Task goal
The pictures must be left out, while the rest of the data is copied exactly.

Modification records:
+++

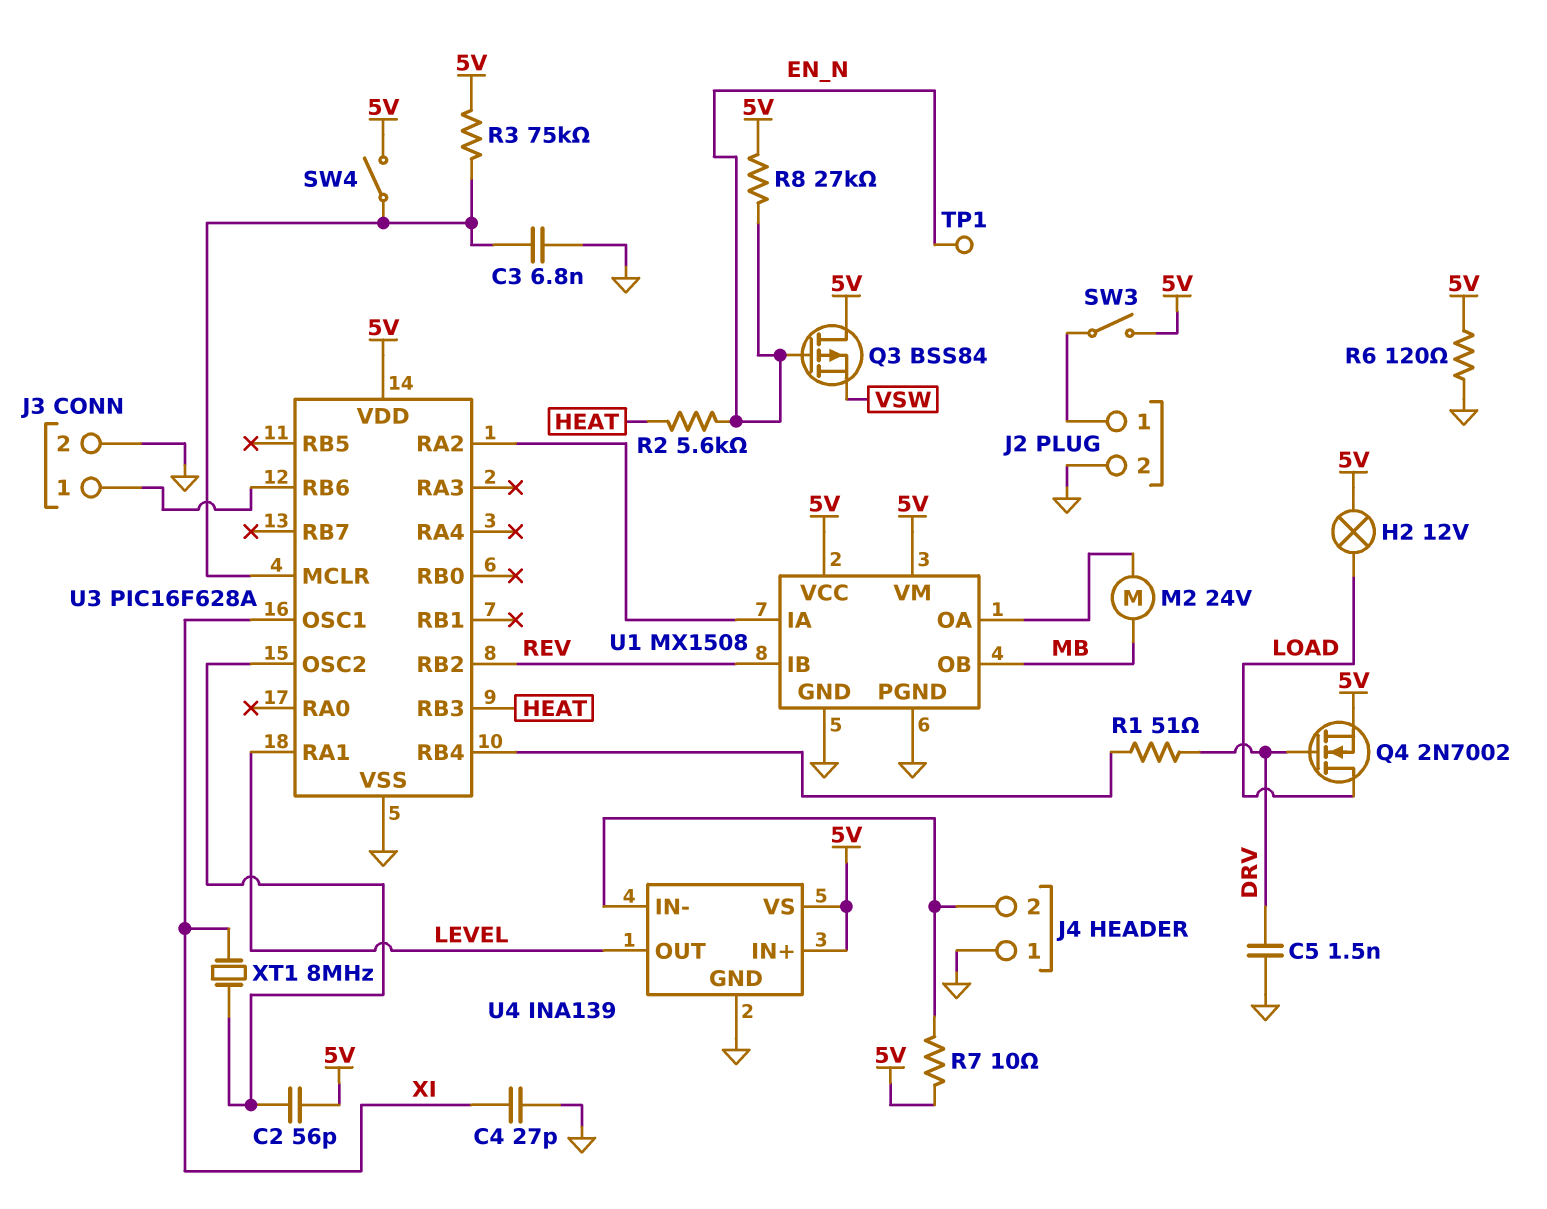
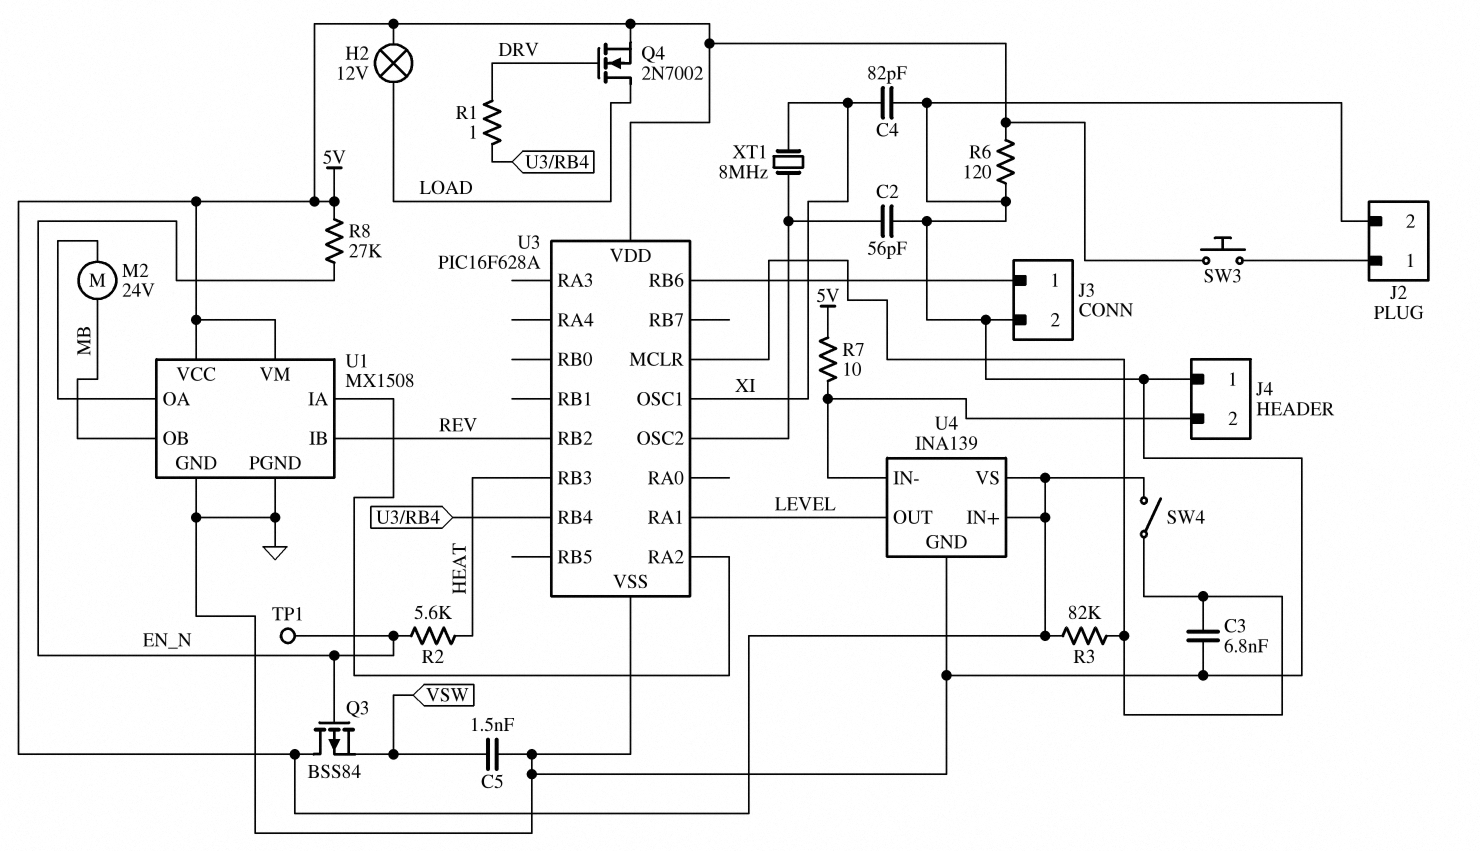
C2: 56pF (5V, U3/OSC2) -> 56pF (GND, U3/OSC2)
C4: 27pF (GND, XI) -> 82pF (GND, XI)
C5: 1.5nF (DRV, GND) -> 1.5nF (GND, VSW)
R1: 51 (DRV, U3/RB4) -> 1 (DRV, U3/RB4)
R3: 75k (5V, U3/MCLR) -> 82k (5V, U3/MCLR)
SW3: switch (5V, J2/1) -> button (5V, J2/1)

+++

Solution to the problem
C2: 56pF (5V, U3/OSC2) -> 56pF (GND, U3/OSC2)
C4: 27pF (GND, XI) -> 82pF (GND, XI)
C5: 1.5nF (DRV, GND) -> 1.5nF (GND, VSW)
R1: 51 (DRV, U3/RB4) -> 1 (DRV, U3/RB4)
R3: 75k (5V, U3/MCLR) -> 82k (5V, U3/MCLR)
SW3: switch (5V, J2/1) -> button (5V, J2/1)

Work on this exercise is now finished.